Exercise brief:
The records below must be output exactly, with no images carried over.

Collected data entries
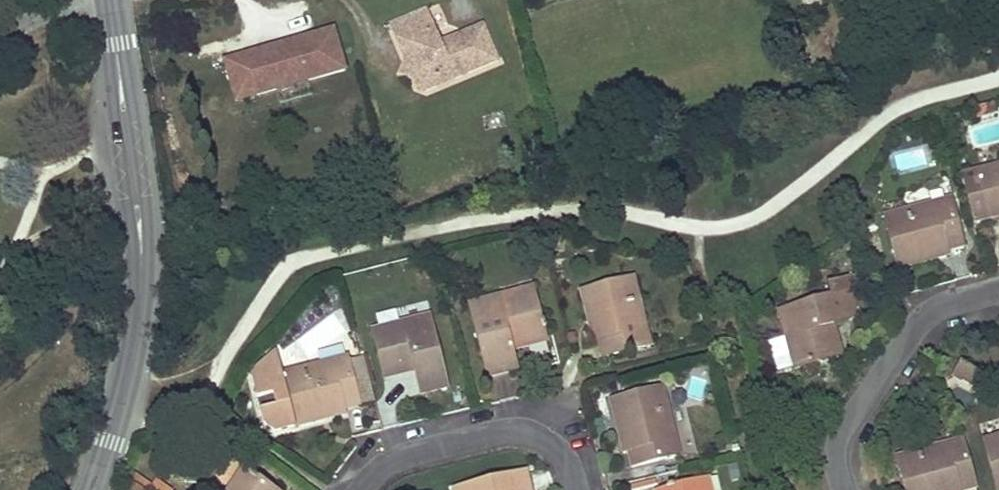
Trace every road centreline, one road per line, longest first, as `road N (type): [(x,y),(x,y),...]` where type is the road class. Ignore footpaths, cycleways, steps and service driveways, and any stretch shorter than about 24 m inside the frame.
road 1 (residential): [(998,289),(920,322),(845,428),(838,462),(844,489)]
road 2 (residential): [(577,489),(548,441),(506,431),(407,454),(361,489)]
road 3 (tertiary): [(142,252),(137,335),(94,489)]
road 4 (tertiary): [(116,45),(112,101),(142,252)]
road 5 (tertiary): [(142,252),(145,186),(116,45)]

Solution to this task:
Trace every road centreline, one road per line, longest first, as `road N (type): [(x,y),(x,y),...]` where type is the road class. Ignore footpaths, cycleways, steps and service driveways, and any stretch shorter than about 24 m inside the frame.
road 1 (residential): [(998,289),(920,322),(845,428),(838,462),(844,489)]
road 2 (residential): [(577,489),(548,441),(506,431),(407,454),(361,489)]
road 3 (tertiary): [(142,252),(137,335),(94,489)]
road 4 (tertiary): [(116,45),(112,101),(142,252)]
road 5 (tertiary): [(142,252),(145,186),(116,45)]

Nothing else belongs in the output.